_Dataset extract_:
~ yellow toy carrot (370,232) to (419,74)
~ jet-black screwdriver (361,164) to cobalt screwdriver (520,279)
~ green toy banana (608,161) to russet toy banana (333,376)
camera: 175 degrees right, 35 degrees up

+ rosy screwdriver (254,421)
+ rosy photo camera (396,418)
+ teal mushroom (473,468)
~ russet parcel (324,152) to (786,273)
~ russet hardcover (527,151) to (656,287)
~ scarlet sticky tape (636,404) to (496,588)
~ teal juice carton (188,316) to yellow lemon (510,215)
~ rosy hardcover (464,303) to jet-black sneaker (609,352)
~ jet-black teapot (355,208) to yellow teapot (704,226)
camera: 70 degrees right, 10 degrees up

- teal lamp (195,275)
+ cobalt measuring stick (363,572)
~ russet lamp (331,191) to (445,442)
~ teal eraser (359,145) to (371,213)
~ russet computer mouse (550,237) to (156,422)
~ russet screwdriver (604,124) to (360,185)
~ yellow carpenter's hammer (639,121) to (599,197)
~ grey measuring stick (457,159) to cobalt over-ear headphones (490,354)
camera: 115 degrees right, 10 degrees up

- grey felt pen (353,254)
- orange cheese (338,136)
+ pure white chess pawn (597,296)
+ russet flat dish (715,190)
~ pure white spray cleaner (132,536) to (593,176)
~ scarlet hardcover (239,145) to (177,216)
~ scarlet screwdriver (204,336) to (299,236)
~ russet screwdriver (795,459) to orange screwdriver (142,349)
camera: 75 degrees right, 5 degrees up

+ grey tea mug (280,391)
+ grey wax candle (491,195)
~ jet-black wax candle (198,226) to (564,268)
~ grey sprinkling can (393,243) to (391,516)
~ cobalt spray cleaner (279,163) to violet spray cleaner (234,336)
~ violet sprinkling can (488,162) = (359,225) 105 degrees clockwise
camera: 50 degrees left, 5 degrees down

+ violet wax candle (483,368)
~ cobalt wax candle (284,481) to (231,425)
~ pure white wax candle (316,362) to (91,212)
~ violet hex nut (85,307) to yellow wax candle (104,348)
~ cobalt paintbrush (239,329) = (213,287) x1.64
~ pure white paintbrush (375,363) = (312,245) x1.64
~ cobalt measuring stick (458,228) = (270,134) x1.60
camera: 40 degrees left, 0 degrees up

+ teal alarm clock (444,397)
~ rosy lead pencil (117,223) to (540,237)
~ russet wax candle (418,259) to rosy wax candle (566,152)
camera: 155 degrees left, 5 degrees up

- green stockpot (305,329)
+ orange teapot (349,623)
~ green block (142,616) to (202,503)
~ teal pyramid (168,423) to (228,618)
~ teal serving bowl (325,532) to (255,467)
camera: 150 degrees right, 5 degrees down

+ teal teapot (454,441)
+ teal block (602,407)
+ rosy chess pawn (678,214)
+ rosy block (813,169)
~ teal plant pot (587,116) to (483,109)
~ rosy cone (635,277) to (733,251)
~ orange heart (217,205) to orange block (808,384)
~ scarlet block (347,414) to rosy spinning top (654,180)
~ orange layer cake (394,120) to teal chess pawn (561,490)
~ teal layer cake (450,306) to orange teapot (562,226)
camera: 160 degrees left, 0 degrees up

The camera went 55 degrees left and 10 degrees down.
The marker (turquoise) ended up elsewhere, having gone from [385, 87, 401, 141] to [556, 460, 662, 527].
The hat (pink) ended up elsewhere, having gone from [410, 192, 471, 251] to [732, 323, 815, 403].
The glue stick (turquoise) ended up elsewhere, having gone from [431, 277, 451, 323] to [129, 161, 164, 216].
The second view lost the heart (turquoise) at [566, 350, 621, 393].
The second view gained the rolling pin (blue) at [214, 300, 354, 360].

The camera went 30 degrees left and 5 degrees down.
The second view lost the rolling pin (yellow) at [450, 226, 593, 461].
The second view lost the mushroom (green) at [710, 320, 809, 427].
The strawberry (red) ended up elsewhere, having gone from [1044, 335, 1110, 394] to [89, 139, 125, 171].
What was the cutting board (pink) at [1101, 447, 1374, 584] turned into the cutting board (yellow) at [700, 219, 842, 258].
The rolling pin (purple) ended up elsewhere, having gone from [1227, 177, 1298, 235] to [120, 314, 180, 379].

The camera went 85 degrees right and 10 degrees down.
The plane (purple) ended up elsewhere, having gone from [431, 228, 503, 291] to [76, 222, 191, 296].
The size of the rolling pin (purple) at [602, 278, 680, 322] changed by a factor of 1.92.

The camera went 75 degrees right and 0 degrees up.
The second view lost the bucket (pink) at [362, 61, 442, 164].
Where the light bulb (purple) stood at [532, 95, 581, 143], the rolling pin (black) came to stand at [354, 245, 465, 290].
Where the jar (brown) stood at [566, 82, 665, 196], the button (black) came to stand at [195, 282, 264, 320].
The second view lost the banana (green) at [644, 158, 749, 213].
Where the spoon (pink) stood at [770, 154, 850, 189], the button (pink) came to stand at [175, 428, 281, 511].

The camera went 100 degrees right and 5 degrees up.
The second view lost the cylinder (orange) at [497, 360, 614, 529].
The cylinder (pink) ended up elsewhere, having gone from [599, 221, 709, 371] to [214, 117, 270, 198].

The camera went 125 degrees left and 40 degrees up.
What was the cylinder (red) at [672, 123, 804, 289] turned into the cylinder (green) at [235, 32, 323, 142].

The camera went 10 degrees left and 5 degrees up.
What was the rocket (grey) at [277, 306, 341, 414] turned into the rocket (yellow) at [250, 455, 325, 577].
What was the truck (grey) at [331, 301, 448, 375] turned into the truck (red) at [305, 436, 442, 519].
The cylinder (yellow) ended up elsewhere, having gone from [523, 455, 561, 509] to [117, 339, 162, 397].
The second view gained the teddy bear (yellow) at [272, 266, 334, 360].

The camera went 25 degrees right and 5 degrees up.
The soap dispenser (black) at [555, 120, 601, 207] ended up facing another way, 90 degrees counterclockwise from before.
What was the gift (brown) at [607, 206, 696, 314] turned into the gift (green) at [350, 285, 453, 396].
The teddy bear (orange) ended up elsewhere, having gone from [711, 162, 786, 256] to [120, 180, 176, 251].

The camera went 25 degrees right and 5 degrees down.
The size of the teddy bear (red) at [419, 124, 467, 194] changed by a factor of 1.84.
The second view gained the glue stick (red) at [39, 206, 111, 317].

_Exercise requirements_: Retype all the material above precisely, with no line left out.

_Solution below_:
~ yellow toy carrot (370,232) to (419,74)
~ jet-black screwdriver (361,164) to cobalt screwdriver (520,279)
~ green toy banana (608,161) to russet toy banana (333,376)
camera: 175 degrees right, 35 degrees up

+ rosy screwdriver (254,421)
+ rosy photo camera (396,418)
+ teal mushroom (473,468)
~ russet parcel (324,152) to (786,273)
~ russet hardcover (527,151) to (656,287)
~ scarlet sticky tape (636,404) to (496,588)
~ teal juice carton (188,316) to yellow lemon (510,215)
~ rosy hardcover (464,303) to jet-black sneaker (609,352)
~ jet-black teapot (355,208) to yellow teapot (704,226)
camera: 70 degrees right, 10 degrees up

- teal lamp (195,275)
+ cobalt measuring stick (363,572)
~ russet lamp (331,191) to (445,442)
~ teal eraser (359,145) to (371,213)
~ russet computer mouse (550,237) to (156,422)
~ russet screwdriver (604,124) to (360,185)
~ yellow carpenter's hammer (639,121) to (599,197)
~ grey measuring stick (457,159) to cobalt over-ear headphones (490,354)
camera: 115 degrees right, 10 degrees up

- grey felt pen (353,254)
- orange cheese (338,136)
+ pure white chess pawn (597,296)
+ russet flat dish (715,190)
~ pure white spray cleaner (132,536) to (593,176)
~ scarlet hardcover (239,145) to (177,216)
~ scarlet screwdriver (204,336) to (299,236)
~ russet screwdriver (795,459) to orange screwdriver (142,349)
camera: 75 degrees right, 5 degrees up

+ grey tea mug (280,391)
+ grey wax candle (491,195)
~ jet-black wax candle (198,226) to (564,268)
~ grey sprinkling can (393,243) to (391,516)
~ cobalt spray cleaner (279,163) to violet spray cleaner (234,336)
~ violet sprinkling can (488,162) = (359,225) 105 degrees clockwise
camera: 50 degrees left, 5 degrees down

+ violet wax candle (483,368)
~ cobalt wax candle (284,481) to (231,425)
~ pure white wax candle (316,362) to (91,212)
~ violet hex nut (85,307) to yellow wax candle (104,348)
~ cobalt paintbrush (239,329) = (213,287) x1.64
~ pure white paintbrush (375,363) = (312,245) x1.64
~ cobalt measuring stick (458,228) = (270,134) x1.60
camera: 40 degrees left, 0 degrees up

+ teal alarm clock (444,397)
~ rosy lead pencil (117,223) to (540,237)
~ russet wax candle (418,259) to rosy wax candle (566,152)
camera: 155 degrees left, 5 degrees up

- green stockpot (305,329)
+ orange teapot (349,623)
~ green block (142,616) to (202,503)
~ teal pyramid (168,423) to (228,618)
~ teal serving bowl (325,532) to (255,467)
camera: 150 degrees right, 5 degrees down

+ teal teapot (454,441)
+ teal block (602,407)
+ rosy chess pawn (678,214)
+ rosy block (813,169)
~ teal plant pot (587,116) to (483,109)
~ rosy cone (635,277) to (733,251)
~ orange heart (217,205) to orange block (808,384)
~ scarlet block (347,414) to rosy spinning top (654,180)
~ orange layer cake (394,120) to teal chess pawn (561,490)
~ teal layer cake (450,306) to orange teapot (562,226)
camera: 160 degrees left, 0 degrees up

The camera went 55 degrees left and 10 degrees down.
The marker (turquoise) ended up elsewhere, having gone from [385, 87, 401, 141] to [556, 460, 662, 527].
The hat (pink) ended up elsewhere, having gone from [410, 192, 471, 251] to [732, 323, 815, 403].
The glue stick (turquoise) ended up elsewhere, having gone from [431, 277, 451, 323] to [129, 161, 164, 216].
The second view lost the heart (turquoise) at [566, 350, 621, 393].
The second view gained the rolling pin (blue) at [214, 300, 354, 360].

The camera went 30 degrees left and 5 degrees down.
The second view lost the rolling pin (yellow) at [450, 226, 593, 461].
The second view lost the mushroom (green) at [710, 320, 809, 427].
The strawberry (red) ended up elsewhere, having gone from [1044, 335, 1110, 394] to [89, 139, 125, 171].
What was the cutting board (pink) at [1101, 447, 1374, 584] turned into the cutting board (yellow) at [700, 219, 842, 258].
The rolling pin (purple) ended up elsewhere, having gone from [1227, 177, 1298, 235] to [120, 314, 180, 379].

The camera went 85 degrees right and 10 degrees down.
The plane (purple) ended up elsewhere, having gone from [431, 228, 503, 291] to [76, 222, 191, 296].
The size of the rolling pin (purple) at [602, 278, 680, 322] changed by a factor of 1.92.

The camera went 75 degrees right and 0 degrees up.
The second view lost the bucket (pink) at [362, 61, 442, 164].
Where the light bulb (purple) stood at [532, 95, 581, 143], the rolling pin (black) came to stand at [354, 245, 465, 290].
Where the jar (brown) stood at [566, 82, 665, 196], the button (black) came to stand at [195, 282, 264, 320].
The second view lost the banana (green) at [644, 158, 749, 213].
Where the spoon (pink) stood at [770, 154, 850, 189], the button (pink) came to stand at [175, 428, 281, 511].

The camera went 100 degrees right and 5 degrees up.
The second view lost the cylinder (orange) at [497, 360, 614, 529].
The cylinder (pink) ended up elsewhere, having gone from [599, 221, 709, 371] to [214, 117, 270, 198].

The camera went 125 degrees left and 40 degrees up.
What was the cylinder (red) at [672, 123, 804, 289] turned into the cylinder (green) at [235, 32, 323, 142].

The camera went 10 degrees left and 5 degrees up.
What was the rocket (grey) at [277, 306, 341, 414] turned into the rocket (yellow) at [250, 455, 325, 577].
What was the truck (grey) at [331, 301, 448, 375] turned into the truck (red) at [305, 436, 442, 519].
The cylinder (yellow) ended up elsewhere, having gone from [523, 455, 561, 509] to [117, 339, 162, 397].
The second view gained the teddy bear (yellow) at [272, 266, 334, 360].

The camera went 25 degrees right and 5 degrees up.
The soap dispenser (black) at [555, 120, 601, 207] ended up facing another way, 90 degrees counterclockwise from before.
What was the gift (brown) at [607, 206, 696, 314] turned into the gift (green) at [350, 285, 453, 396].
The teddy bear (orange) ended up elsewhere, having gone from [711, 162, 786, 256] to [120, 180, 176, 251].

The camera went 25 degrees right and 5 degrees down.
The size of the teddy bear (red) at [419, 124, 467, 194] changed by a factor of 1.84.
The second view gained the glue stick (red) at [39, 206, 111, 317].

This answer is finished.